Render each line of the records below as a Markdown table with two columns, Row and Record Line, numbering the rows in order and omitting blank lines.

[Stored items]
--------------------------------

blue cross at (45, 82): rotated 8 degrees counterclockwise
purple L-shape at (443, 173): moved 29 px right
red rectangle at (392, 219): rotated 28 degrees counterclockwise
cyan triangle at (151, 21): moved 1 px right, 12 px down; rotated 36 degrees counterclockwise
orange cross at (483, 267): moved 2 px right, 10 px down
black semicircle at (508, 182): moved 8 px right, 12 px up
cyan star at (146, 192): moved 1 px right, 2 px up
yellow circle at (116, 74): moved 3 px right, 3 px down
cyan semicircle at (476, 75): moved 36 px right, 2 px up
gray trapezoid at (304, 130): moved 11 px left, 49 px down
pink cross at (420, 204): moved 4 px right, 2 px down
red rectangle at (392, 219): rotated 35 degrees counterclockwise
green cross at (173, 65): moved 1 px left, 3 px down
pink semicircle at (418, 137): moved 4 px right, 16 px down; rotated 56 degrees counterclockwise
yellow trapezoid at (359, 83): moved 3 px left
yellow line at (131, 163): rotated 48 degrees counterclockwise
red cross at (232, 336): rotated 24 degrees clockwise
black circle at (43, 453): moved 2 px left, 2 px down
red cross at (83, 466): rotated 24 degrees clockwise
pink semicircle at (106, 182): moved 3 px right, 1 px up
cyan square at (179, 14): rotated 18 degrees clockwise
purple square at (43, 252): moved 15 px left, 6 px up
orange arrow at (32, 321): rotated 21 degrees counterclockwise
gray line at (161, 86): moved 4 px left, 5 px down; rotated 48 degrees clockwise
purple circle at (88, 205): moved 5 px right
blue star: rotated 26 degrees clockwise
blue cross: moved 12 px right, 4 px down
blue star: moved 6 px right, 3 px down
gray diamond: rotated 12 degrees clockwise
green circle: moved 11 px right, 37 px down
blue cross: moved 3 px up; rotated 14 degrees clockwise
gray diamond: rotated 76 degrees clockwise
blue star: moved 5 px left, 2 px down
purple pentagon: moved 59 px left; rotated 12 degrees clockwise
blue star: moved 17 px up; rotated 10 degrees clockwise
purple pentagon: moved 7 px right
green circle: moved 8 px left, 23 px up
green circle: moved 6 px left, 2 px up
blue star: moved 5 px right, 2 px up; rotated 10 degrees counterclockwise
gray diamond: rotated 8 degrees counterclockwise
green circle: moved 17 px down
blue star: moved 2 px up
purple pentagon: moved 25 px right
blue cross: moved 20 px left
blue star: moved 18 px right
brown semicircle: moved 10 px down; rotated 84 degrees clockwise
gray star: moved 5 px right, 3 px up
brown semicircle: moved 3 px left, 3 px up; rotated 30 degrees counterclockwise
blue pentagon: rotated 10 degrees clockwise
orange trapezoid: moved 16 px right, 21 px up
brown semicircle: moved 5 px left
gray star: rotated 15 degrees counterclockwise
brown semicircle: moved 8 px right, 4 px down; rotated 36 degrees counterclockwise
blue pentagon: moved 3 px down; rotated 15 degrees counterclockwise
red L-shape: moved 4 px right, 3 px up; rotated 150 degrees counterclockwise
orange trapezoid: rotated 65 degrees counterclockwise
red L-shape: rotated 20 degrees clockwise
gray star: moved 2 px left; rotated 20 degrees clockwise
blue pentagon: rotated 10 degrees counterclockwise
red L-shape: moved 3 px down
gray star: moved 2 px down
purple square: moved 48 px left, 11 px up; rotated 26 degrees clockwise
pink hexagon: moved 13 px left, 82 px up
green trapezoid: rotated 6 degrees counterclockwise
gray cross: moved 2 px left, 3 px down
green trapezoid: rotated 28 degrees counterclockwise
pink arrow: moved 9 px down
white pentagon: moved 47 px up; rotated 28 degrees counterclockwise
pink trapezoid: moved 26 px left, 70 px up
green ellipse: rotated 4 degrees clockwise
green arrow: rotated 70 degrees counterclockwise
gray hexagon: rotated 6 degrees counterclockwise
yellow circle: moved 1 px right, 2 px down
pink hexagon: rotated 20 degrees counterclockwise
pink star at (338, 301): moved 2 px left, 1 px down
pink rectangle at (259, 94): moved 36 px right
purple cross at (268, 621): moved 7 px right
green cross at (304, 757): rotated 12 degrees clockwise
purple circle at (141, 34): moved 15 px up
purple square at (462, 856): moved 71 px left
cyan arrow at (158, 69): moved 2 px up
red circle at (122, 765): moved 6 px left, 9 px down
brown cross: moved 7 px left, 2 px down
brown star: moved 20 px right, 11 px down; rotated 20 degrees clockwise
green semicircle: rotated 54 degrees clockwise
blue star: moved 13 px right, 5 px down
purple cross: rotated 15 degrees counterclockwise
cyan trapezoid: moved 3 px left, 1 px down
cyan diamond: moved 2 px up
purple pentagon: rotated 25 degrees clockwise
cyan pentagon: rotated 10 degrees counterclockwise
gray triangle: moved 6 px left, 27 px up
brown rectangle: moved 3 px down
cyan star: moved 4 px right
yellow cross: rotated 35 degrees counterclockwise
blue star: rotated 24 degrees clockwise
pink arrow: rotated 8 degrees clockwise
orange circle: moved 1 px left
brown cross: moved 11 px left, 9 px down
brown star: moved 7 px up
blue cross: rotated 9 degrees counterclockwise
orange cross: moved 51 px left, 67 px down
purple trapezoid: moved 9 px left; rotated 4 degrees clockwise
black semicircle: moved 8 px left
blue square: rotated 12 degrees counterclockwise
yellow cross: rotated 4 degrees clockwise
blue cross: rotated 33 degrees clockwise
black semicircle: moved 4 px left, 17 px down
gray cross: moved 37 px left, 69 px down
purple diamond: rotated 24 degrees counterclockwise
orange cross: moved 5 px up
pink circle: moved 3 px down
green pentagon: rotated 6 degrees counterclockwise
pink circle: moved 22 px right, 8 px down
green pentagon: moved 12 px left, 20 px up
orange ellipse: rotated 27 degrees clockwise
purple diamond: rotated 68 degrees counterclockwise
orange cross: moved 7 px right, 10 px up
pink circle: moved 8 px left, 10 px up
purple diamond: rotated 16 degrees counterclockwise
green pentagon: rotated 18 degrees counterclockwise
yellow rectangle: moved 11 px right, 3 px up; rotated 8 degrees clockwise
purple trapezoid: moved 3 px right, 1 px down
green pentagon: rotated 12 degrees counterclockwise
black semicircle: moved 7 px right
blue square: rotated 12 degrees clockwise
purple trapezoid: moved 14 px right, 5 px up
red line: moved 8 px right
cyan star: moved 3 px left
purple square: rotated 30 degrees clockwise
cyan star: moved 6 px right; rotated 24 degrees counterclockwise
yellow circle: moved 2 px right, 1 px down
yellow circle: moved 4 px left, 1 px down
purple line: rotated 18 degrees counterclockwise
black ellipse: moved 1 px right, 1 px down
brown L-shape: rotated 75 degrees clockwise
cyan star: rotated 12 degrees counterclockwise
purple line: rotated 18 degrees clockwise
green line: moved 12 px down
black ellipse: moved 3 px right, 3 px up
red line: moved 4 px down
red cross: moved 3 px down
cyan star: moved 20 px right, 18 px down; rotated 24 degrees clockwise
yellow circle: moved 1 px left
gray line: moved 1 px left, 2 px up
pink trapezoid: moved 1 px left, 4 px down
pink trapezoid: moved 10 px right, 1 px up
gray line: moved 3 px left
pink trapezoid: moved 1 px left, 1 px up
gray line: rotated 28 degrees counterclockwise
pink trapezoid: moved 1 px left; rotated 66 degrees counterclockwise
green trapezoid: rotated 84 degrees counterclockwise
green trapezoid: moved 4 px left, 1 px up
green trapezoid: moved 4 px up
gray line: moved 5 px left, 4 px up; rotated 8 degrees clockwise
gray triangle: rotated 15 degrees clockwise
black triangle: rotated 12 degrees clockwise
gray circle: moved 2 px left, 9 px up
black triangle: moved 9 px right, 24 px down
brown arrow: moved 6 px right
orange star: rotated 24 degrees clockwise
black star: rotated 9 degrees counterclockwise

--------------------------------

» Written solution:
| Row | Record Line |
|---|---|
| 1 | blue cross at (45, 82): rotated 8 degrees counterclockwise |
| 2 | purple L-shape at (443, 173): moved 29 px right |
| 3 | red rectangle at (392, 219): rotated 28 degrees counterclockwise |
| 4 | cyan triangle at (151, 21): moved 1 px right, 12 px down; rotated 36 degrees counterclockwise |
| 5 | orange cross at (483, 267): moved 2 px right, 10 px down |
| 6 | black semicircle at (508, 182): moved 8 px right, 12 px up |
| 7 | cyan star at (146, 192): moved 1 px right, 2 px up |
| 8 | yellow circle at (116, 74): moved 3 px right, 3 px down |
| 9 | cyan semicircle at (476, 75): moved 36 px right, 2 px up |
| 10 | gray trapezoid at (304, 130): moved 11 px left, 49 px down |
| 11 | pink cross at (420, 204): moved 4 px right, 2 px down |
| 12 | red rectangle at (392, 219): rotated 35 degrees counterclockwise |
| 13 | green cross at (173, 65): moved 1 px left, 3 px down |
| 14 | pink semicircle at (418, 137): moved 4 px right, 16 px down; rotated 56 degrees counterclockwise |
| 15 | yellow trapezoid at (359, 83): moved 3 px left |
| 16 | yellow line at (131, 163): rotated 48 degrees counterclockwise |
| 17 | red cross at (232, 336): rotated 24 degrees clockwise |
| 18 | black circle at (43, 453): moved 2 px left, 2 px down |
| 19 | red cross at (83, 466): rotated 24 degrees clockwise |
| 20 | pink semicircle at (106, 182): moved 3 px right, 1 px up |
| 21 | cyan square at (179, 14): rotated 18 degrees clockwise |
| 22 | purple square at (43, 252): moved 15 px left, 6 px up |
| 23 | orange arrow at (32, 321): rotated 21 degrees counterclockwise |
| 24 | gray line at (161, 86): moved 4 px left, 5 px down; rotated 48 degrees clockwise |
| 25 | purple circle at (88, 205): moved 5 px right |
| 26 | blue star: rotated 26 degrees clockwise |
| 27 | blue cross: moved 12 px right, 4 px down |
| 28 | blue star: moved 6 px right, 3 px down |
| 29 | gray diamond: rotated 12 degrees clockwise |
| 30 | green circle: moved 11 px right, 37 px down |
| 31 | blue cross: moved 3 px up; rotated 14 degrees clockwise |
| 32 | gray diamond: rotated 76 degrees clockwise |
| 33 | blue star: moved 5 px left, 2 px down |
| 34 | purple pentagon: moved 59 px left; rotated 12 degrees clockwise |
| 35 | blue star: moved 17 px up; rotated 10 degrees clockwise |
| 36 | purple pentagon: moved 7 px right |
| 37 | green circle: moved 8 px left, 23 px up |
| 38 | green circle: moved 6 px left, 2 px up |
| 39 | blue star: moved 5 px right, 2 px up; rotated 10 degrees counterclockwise |
| 40 | gray diamond: rotated 8 degrees counterclockwise |
| 41 | green circle: moved 17 px down |
| 42 | blue star: moved 2 px up |
| 43 | purple pentagon: moved 25 px right |
| 44 | blue cross: moved 20 px left |
| 45 | blue star: moved 18 px right |
| 46 | brown semicircle: moved 10 px down; rotated 84 degrees clockwise |
| 47 | gray star: moved 5 px right, 3 px up |
| 48 | brown semicircle: moved 3 px left, 3 px up; rotated 30 degrees counterclockwise |
| 49 | blue pentagon: rotated 10 degrees clockwise |
| 50 | orange trapezoid: moved 16 px right, 21 px up |
| 51 | brown semicircle: moved 5 px left |
| 52 | gray star: rotated 15 degrees counterclockwise |
| 53 | brown semicircle: moved 8 px right, 4 px down; rotated 36 degrees counterclockwise |
| 54 | blue pentagon: moved 3 px down; rotated 15 degrees counterclockwise |
| 55 | red L-shape: moved 4 px right, 3 px up; rotated 150 degrees counterclockwise |
| 56 | orange trapezoid: rotated 65 degrees counterclockwise |
| 57 | red L-shape: rotated 20 degrees clockwise |
| 58 | gray star: moved 2 px left; rotated 20 degrees clockwise |
| 59 | blue pentagon: rotated 10 degrees counterclockwise |
| 60 | red L-shape: moved 3 px down |
| 61 | gray star: moved 2 px down |
| 62 | purple square: moved 48 px left, 11 px up; rotated 26 degrees clockwise |
| 63 | pink hexagon: moved 13 px left, 82 px up |
| 64 | green trapezoid: rotated 6 degrees counterclockwise |
| 65 | gray cross: moved 2 px left, 3 px down |
| 66 | green trapezoid: rotated 28 degrees counterclockwise |
| 67 | pink arrow: moved 9 px down |
| 68 | white pentagon: moved 47 px up; rotated 28 degrees counterclockwise |
| 69 | pink trapezoid: moved 26 px left, 70 px up |
| 70 | green ellipse: rotated 4 degrees clockwise |
| 71 | green arrow: rotated 70 degrees counterclockwise |
| 72 | gray hexagon: rotated 6 degrees counterclockwise |
| 73 | yellow circle: moved 1 px right, 2 px down |
| 74 | pink hexagon: rotated 20 degrees counterclockwise |
| 75 | pink star at (338, 301): moved 2 px left, 1 px down |
| 76 | pink rectangle at (259, 94): moved 36 px right |
| 77 | purple cross at (268, 621): moved 7 px right |
| 78 | green cross at (304, 757): rotated 12 degrees clockwise |
| 79 | purple circle at (141, 34): moved 15 px up |
| 80 | purple square at (462, 856): moved 71 px left |
| 81 | cyan arrow at (158, 69): moved 2 px up |
| 82 | red circle at (122, 765): moved 6 px left, 9 px down |
| 83 | brown cross: moved 7 px left, 2 px down |
| 84 | brown star: moved 20 px right, 11 px down; rotated 20 degrees clockwise |
| 85 | green semicircle: rotated 54 degrees clockwise |
| 86 | blue star: moved 13 px right, 5 px down |
| 87 | purple cross: rotated 15 degrees counterclockwise |
| 88 | cyan trapezoid: moved 3 px left, 1 px down |
| 89 | cyan diamond: moved 2 px up |
| 90 | purple pentagon: rotated 25 degrees clockwise |
| 91 | cyan pentagon: rotated 10 degrees counterclockwise |
| 92 | gray triangle: moved 6 px left, 27 px up |
| 93 | brown rectangle: moved 3 px down |
| 94 | cyan star: moved 4 px right |
| 95 | yellow cross: rotated 35 degrees counterclockwise |
| 96 | blue star: rotated 24 degrees clockwise |
| 97 | pink arrow: rotated 8 degrees clockwise |
| 98 | orange circle: moved 1 px left |
| 99 | brown cross: moved 11 px left, 9 px down |
| 100 | brown star: moved 7 px up |
| 101 | blue cross: rotated 9 degrees counterclockwise |
| 102 | orange cross: moved 51 px left, 67 px down |
| 103 | purple trapezoid: moved 9 px left; rotated 4 degrees clockwise |
| 104 | black semicircle: moved 8 px left |
| 105 | blue square: rotated 12 degrees counterclockwise |
| 106 | yellow cross: rotated 4 degrees clockwise |
| 107 | blue cross: rotated 33 degrees clockwise |
| 108 | black semicircle: moved 4 px left, 17 px down |
| 109 | gray cross: moved 37 px left, 69 px down |
| 110 | purple diamond: rotated 24 degrees counterclockwise |
| 111 | orange cross: moved 5 px up |
| 112 | pink circle: moved 3 px down |
| 113 | green pentagon: rotated 6 degrees counterclockwise |
| 114 | pink circle: moved 22 px right, 8 px down |
| 115 | green pentagon: moved 12 px left, 20 px up |
| 116 | orange ellipse: rotated 27 degrees clockwise |
| 117 | purple diamond: rotated 68 degrees counterclockwise |
| 118 | orange cross: moved 7 px right, 10 px up |
| 119 | pink circle: moved 8 px left, 10 px up |
| 120 | purple diamond: rotated 16 degrees counterclockwise |
| 121 | green pentagon: rotated 18 degrees counterclockwise |
| 122 | yellow rectangle: moved 11 px right, 3 px up; rotated 8 degrees clockwise |
| 123 | purple trapezoid: moved 3 px right, 1 px down |
| 124 | green pentagon: rotated 12 degrees counterclockwise |
| 125 | black semicircle: moved 7 px right |
| 126 | blue square: rotated 12 degrees clockwise |
| 127 | purple trapezoid: moved 14 px right, 5 px up |
| 128 | red line: moved 8 px right |
| 129 | cyan star: moved 3 px left |
| 130 | purple square: rotated 30 degrees clockwise |
| 131 | cyan star: moved 6 px right; rotated 24 degrees counterclockwise |
| 132 | yellow circle: moved 2 px right, 1 px down |
| 133 | yellow circle: moved 4 px left, 1 px down |
| 134 | purple line: rotated 18 degrees counterclockwise |
| 135 | black ellipse: moved 1 px right, 1 px down |
| 136 | brown L-shape: rotated 75 degrees clockwise |
| 137 | cyan star: rotated 12 degrees counterclockwise |
| 138 | purple line: rotated 18 degrees clockwise |
| 139 | green line: moved 12 px down |
| 140 | black ellipse: moved 3 px right, 3 px up |
| 141 | red line: moved 4 px down |
| 142 | red cross: moved 3 px down |
| 143 | cyan star: moved 20 px right, 18 px down; rotated 24 degrees clockwise |
| 144 | yellow circle: moved 1 px left |
| 145 | gray line: moved 1 px left, 2 px up |
| 146 | pink trapezoid: moved 1 px left, 4 px down |
| 147 | pink trapezoid: moved 10 px right, 1 px up |
| 148 | gray line: moved 3 px left |
| 149 | pink trapezoid: moved 1 px left, 1 px up |
| 150 | gray line: rotated 28 degrees counterclockwise |
| 151 | pink trapezoid: moved 1 px left; rotated 66 degrees counterclockwise |
| 152 | green trapezoid: rotated 84 degrees counterclockwise |
| 153 | green trapezoid: moved 4 px left, 1 px up |
| 154 | green trapezoid: moved 4 px up |
| 155 | gray line: moved 5 px left, 4 px up; rotated 8 degrees clockwise |
| 156 | gray triangle: rotated 15 degrees clockwise |
| 157 | black triangle: rotated 12 degrees clockwise |
| 158 | gray circle: moved 2 px left, 9 px up |
| 159 | black triangle: moved 9 px right, 24 px down |
| 160 | brown arrow: moved 6 px right |
| 161 | orange star: rotated 24 degrees clockwise |
| 162 | black star: rotated 9 degrees counterclockwise |